▶ **Exercise description**
Across all the entries below, how many lines contain the string "green"? The number by itself is the answer.
───── Records supplied
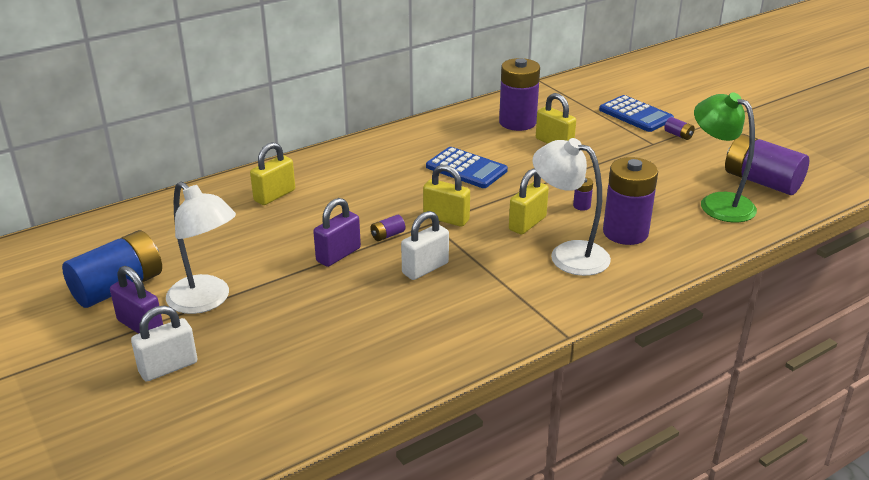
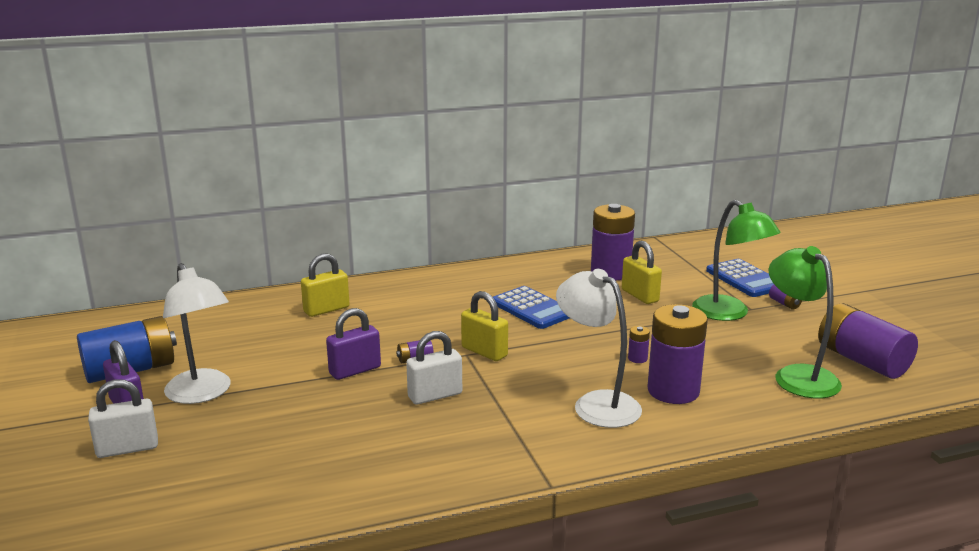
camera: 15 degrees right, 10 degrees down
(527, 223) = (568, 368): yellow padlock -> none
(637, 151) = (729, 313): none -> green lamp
──────────
───── Records supplied
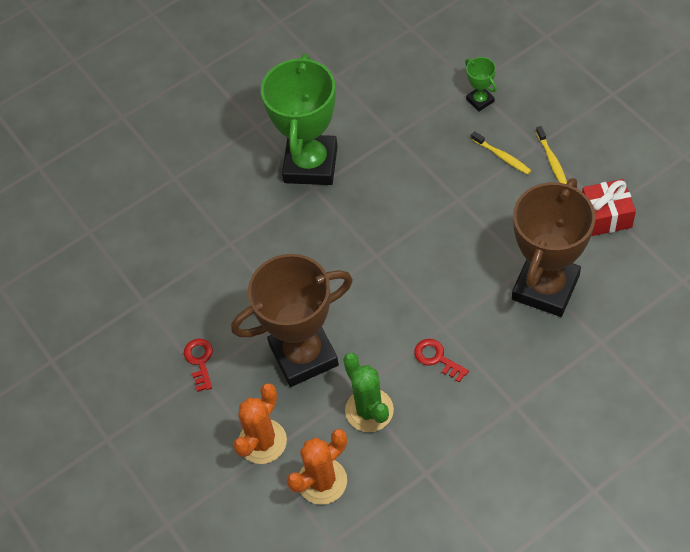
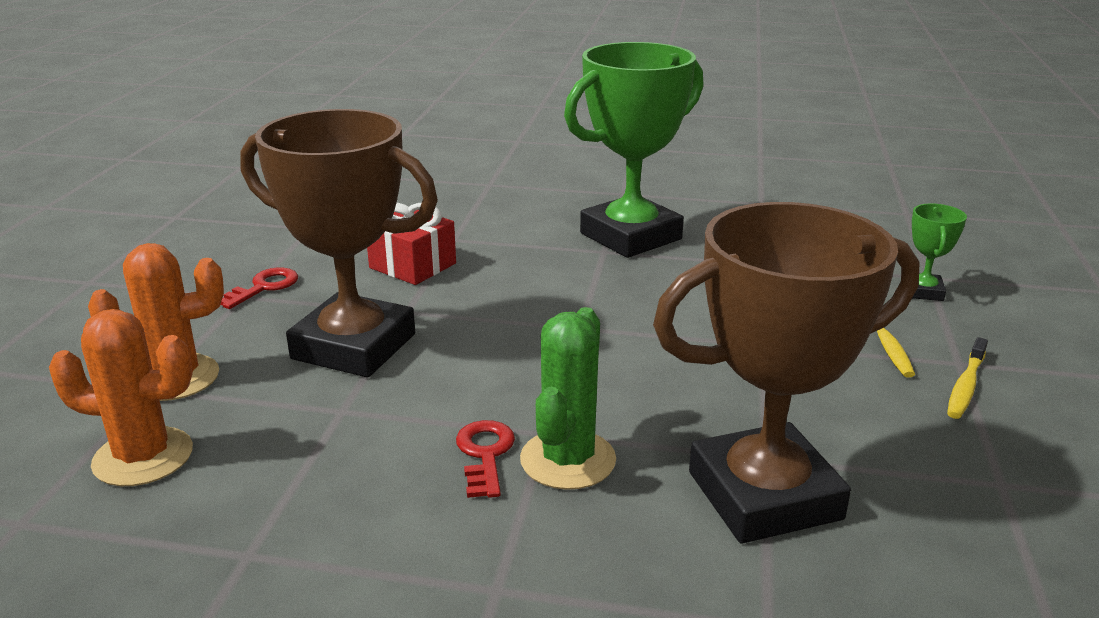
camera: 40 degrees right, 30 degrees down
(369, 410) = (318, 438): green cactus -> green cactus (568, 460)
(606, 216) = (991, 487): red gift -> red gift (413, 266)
──────────
▶ **Task solution**
2